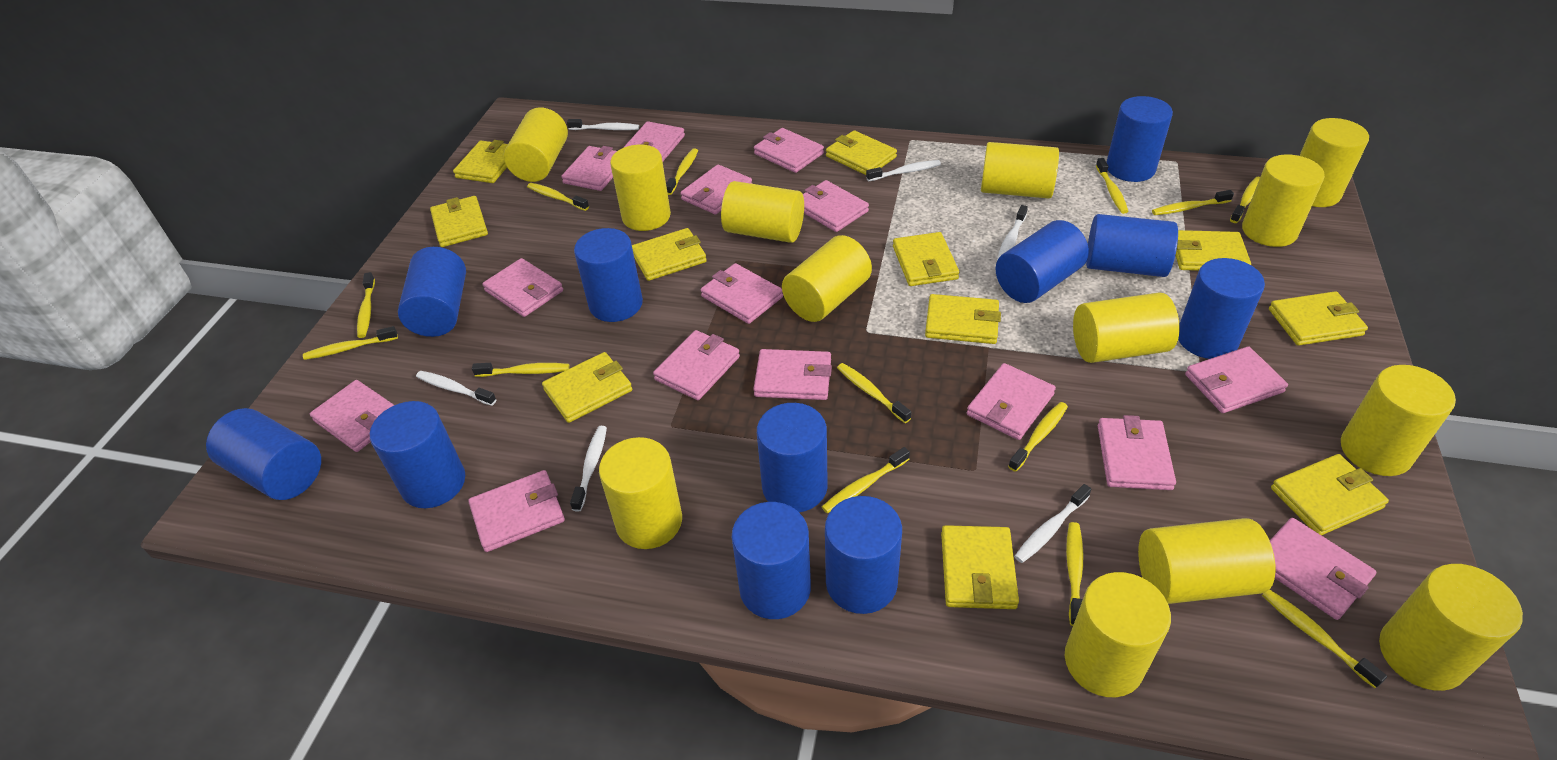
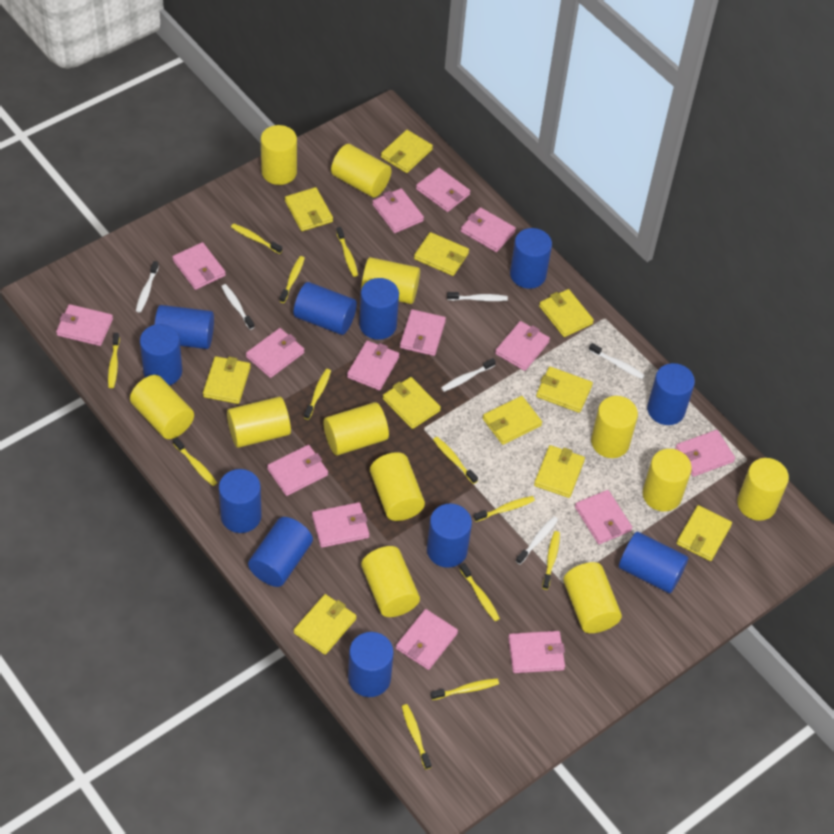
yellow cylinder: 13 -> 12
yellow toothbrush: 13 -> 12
---
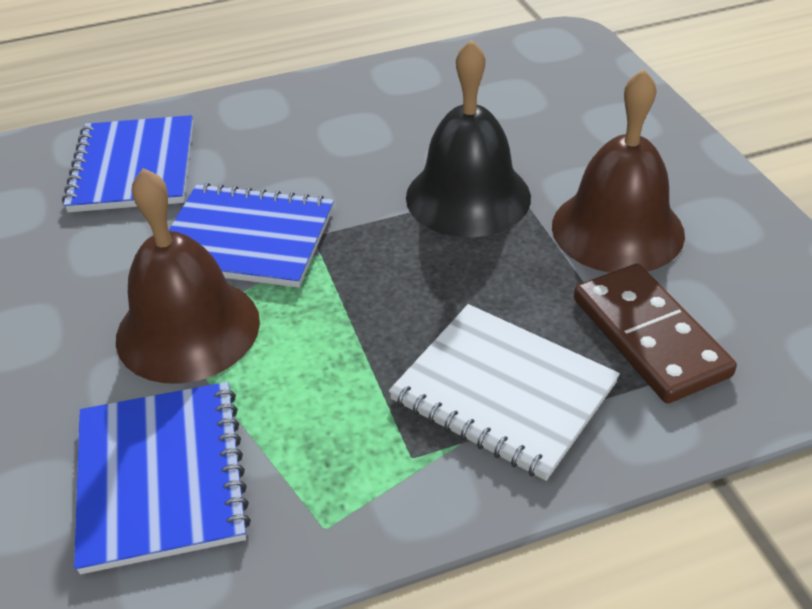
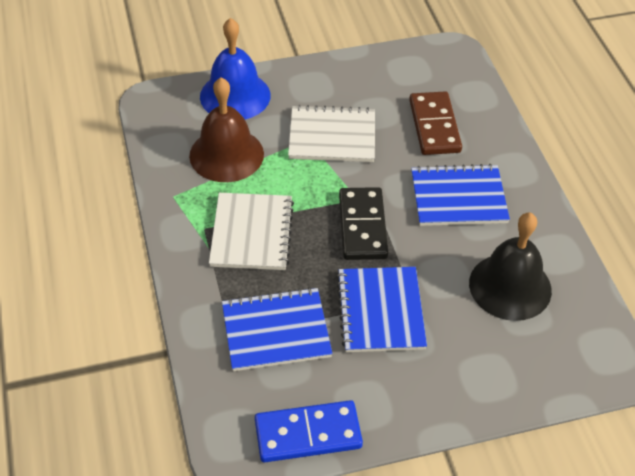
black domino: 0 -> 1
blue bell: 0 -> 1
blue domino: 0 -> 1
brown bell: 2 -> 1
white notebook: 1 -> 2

◆ ASSIGNMENT
Look through the data above. Find each line with the string "yellow" and copy it.

◆ RESULT
yellow cylinder: 13 -> 12
yellow toothbrush: 13 -> 12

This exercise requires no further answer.